REQUIRED ACTION - The lines to copy are those in the records below that hold the word "Trommel".

EXERCISE INPUTS -
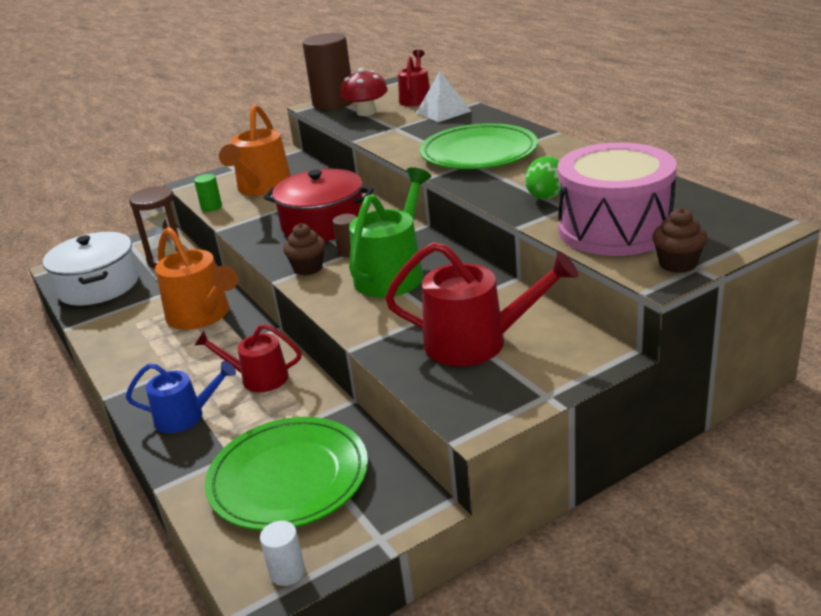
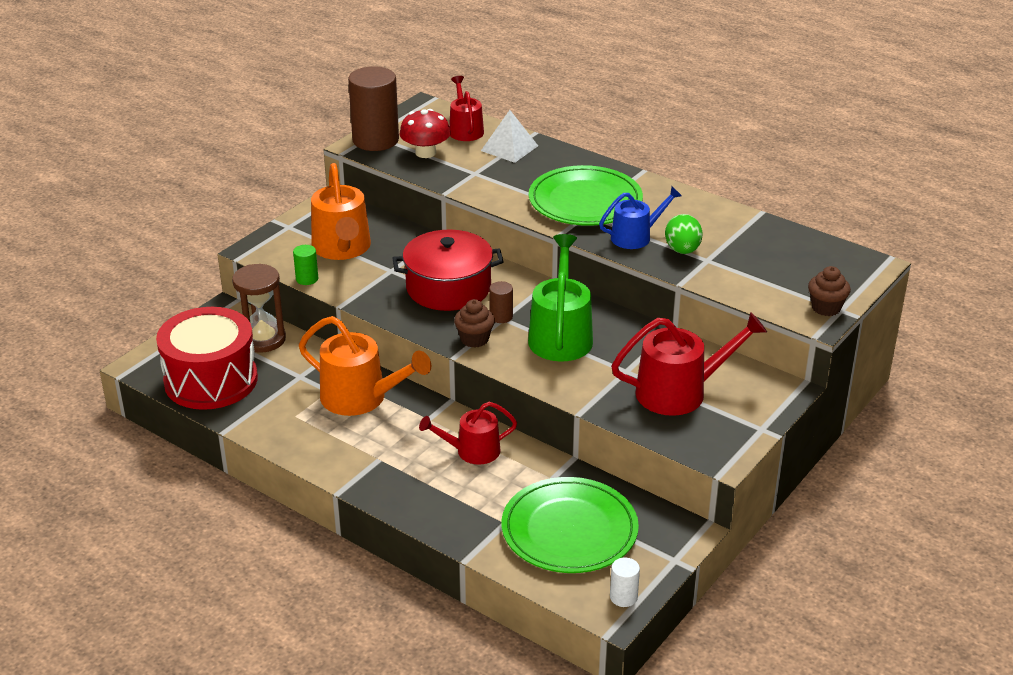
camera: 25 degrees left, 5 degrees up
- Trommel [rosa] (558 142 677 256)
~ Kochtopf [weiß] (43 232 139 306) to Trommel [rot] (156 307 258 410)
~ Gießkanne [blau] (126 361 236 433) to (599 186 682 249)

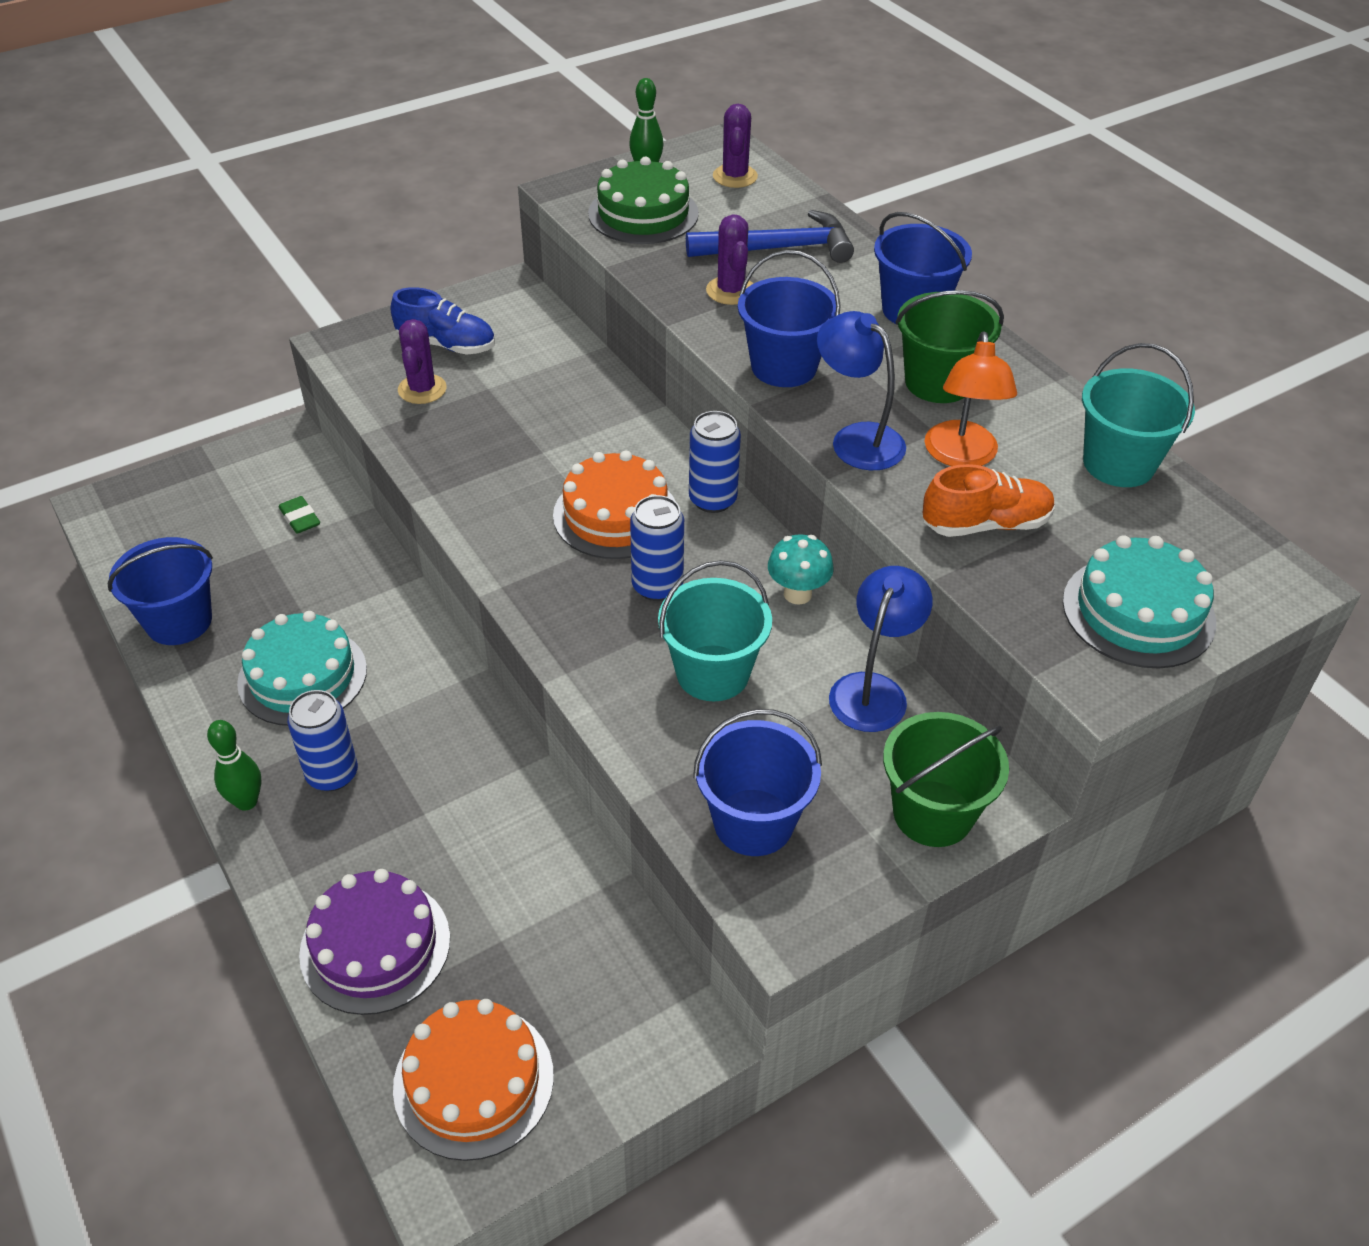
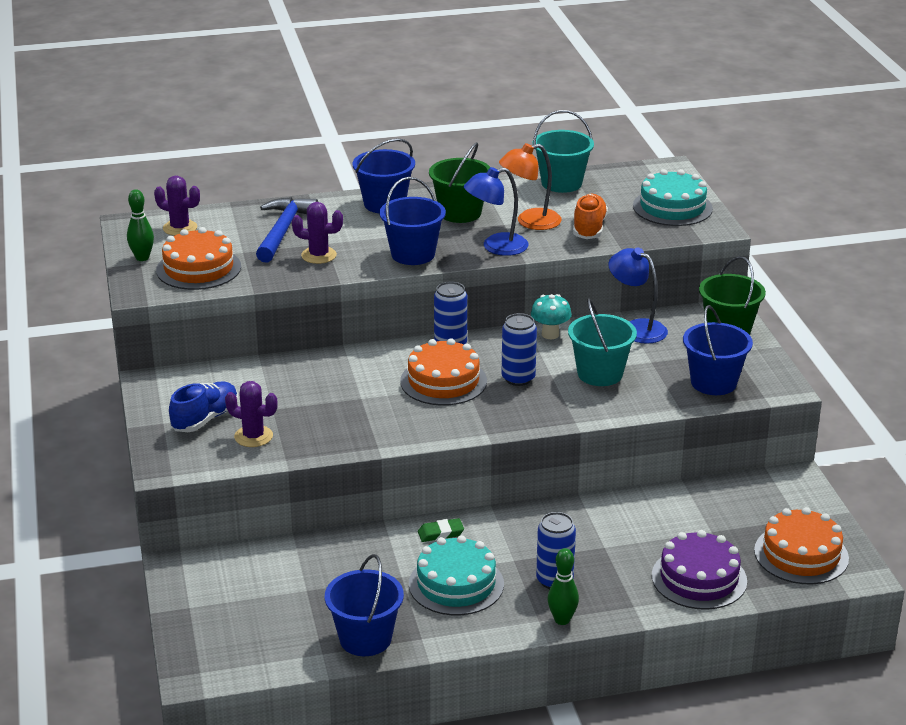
camera: 70 degrees left, 15 degrees down
~ Kuchen [grün] (588 157 699 244) to Kuchen [orange] (156 227 241 290)
~ Lampe [orange] (924 332 1017 466) = (499 143 562 230) 135 degrees clockwise
~ Radiergummi [grün] (279 496 320 534) to (418 518 464 542)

YOUR SOLUTION -
- Trommel [rosa] (558 142 677 256)
~ Kochtopf [weiß] (43 232 139 306) to Trommel [rot] (156 307 258 410)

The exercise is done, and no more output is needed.